- PROBLEM TO WORK ON
Exactly reproduce the line containing "(641, 323) = (610, 305): turquoise" and all later lines to the end of the entries, leaving the pictures out of your copy.

- EXERCISE INPUTS
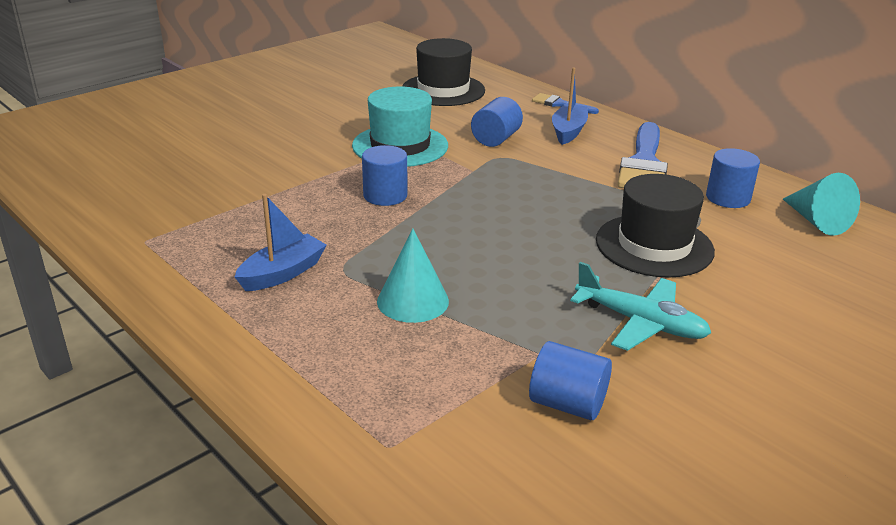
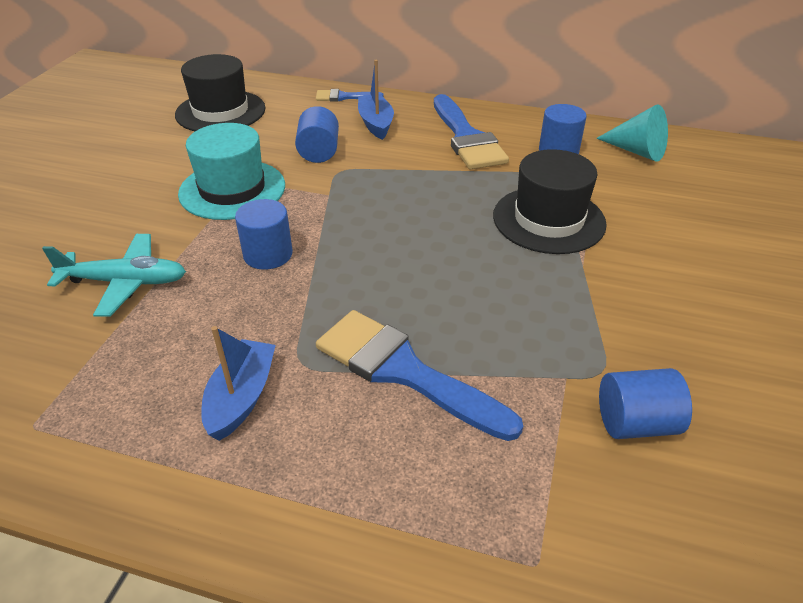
camera: 30 degrees left, 10 degrees up
(413, 301) = (404, 371): turquoise cone -> blue brush
(641, 323) = (610, 305): turquoise plane -> turquoise plane (125, 282)

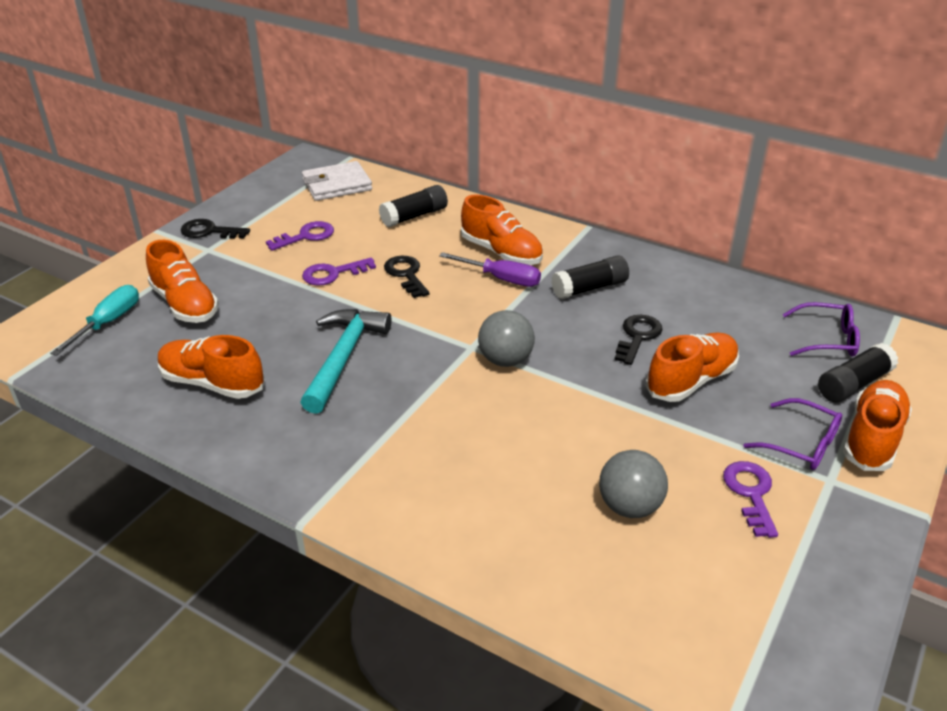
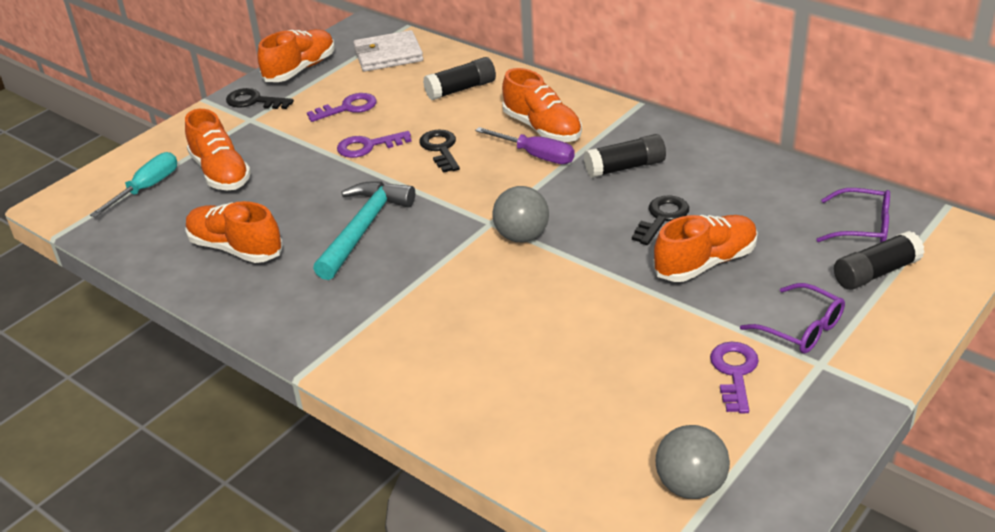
camera: 10 degrees right, 0 degrees up
(629, 506) = (610, 378): grey ball -> grey ball (690, 486)
(872, 438) = (877, 326): orange shoe -> orange shoe (300, 69)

- RESULT OF THE TASK
(641, 323) = (610, 305): turquoise plane -> turquoise plane (125, 282)

camera: 10 degrees right, 0 degrees up
(629, 506) = (610, 378): grey ball -> grey ball (690, 486)
(872, 438) = (877, 326): orange shoe -> orange shoe (300, 69)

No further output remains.